#### [Exercise instructions]
Every line below that holds the word "white" must be listed.

START Working data

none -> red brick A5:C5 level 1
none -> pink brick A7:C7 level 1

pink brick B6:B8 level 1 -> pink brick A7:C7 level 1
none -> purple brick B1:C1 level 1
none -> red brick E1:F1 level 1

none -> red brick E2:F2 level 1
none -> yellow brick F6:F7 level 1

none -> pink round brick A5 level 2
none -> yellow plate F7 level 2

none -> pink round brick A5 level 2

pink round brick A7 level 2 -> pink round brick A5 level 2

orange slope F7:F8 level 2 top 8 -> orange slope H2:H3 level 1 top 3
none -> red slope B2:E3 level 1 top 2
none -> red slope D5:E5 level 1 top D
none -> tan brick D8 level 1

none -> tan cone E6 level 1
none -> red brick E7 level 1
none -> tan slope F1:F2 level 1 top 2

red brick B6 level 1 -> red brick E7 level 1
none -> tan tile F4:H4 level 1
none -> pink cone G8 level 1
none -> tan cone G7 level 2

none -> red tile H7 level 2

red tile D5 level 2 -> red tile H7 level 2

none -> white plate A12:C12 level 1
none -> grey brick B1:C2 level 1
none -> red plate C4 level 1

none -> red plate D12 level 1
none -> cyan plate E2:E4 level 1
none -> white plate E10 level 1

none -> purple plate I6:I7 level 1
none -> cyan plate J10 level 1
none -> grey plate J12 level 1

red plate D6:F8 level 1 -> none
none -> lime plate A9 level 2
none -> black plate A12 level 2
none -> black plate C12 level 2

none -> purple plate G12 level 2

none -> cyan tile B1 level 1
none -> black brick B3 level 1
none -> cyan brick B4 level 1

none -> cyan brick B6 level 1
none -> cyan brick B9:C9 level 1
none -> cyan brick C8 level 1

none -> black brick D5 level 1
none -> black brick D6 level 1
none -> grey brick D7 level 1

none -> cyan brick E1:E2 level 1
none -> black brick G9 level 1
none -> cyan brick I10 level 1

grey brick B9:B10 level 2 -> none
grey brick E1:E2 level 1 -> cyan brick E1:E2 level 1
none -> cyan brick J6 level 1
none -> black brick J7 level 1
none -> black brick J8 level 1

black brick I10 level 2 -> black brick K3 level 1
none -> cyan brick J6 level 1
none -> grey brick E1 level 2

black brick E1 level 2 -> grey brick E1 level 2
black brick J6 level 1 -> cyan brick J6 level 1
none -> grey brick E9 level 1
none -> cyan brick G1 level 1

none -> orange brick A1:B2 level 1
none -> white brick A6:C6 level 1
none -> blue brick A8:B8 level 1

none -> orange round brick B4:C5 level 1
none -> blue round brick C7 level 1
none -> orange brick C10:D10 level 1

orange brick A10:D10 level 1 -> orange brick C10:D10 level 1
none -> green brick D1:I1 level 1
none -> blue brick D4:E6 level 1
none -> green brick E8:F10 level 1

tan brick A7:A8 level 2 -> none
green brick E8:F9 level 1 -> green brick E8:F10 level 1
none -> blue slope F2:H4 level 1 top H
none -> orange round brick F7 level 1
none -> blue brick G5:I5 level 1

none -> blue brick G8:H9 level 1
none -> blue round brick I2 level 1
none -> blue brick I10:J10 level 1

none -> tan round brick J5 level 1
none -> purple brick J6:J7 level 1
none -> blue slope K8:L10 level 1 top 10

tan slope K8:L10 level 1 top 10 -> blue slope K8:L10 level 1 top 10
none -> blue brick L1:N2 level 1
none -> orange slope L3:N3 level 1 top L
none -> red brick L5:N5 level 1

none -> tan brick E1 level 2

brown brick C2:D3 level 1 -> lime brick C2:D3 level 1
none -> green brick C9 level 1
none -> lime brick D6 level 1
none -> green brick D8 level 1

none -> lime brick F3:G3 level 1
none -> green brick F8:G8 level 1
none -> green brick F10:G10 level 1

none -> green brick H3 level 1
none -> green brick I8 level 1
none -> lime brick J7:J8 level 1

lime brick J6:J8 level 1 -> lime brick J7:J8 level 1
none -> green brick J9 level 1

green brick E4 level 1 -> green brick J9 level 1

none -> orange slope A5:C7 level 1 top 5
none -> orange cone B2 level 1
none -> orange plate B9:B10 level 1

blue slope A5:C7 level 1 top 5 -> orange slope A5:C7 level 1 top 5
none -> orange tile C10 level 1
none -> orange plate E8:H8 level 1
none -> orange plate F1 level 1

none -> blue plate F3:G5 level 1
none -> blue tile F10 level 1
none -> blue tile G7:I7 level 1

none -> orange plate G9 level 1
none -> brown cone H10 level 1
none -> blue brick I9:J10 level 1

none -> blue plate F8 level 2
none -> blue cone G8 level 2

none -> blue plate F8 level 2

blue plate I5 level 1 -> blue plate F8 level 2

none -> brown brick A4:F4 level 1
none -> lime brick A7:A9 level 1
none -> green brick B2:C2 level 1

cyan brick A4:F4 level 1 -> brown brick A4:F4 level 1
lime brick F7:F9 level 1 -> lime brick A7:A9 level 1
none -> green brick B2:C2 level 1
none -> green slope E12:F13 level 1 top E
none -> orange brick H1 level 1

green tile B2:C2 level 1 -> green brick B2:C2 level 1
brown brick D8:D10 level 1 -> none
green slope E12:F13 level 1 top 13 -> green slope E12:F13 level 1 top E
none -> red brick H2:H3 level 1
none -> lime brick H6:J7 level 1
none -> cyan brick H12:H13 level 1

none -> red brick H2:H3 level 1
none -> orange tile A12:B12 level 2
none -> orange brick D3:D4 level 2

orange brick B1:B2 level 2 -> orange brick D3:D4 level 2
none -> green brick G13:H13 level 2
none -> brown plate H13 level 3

END Working data

#### [Task answer]
none -> white plate A12:C12 level 1
none -> white plate E10 level 1
none -> white brick A6:C6 level 1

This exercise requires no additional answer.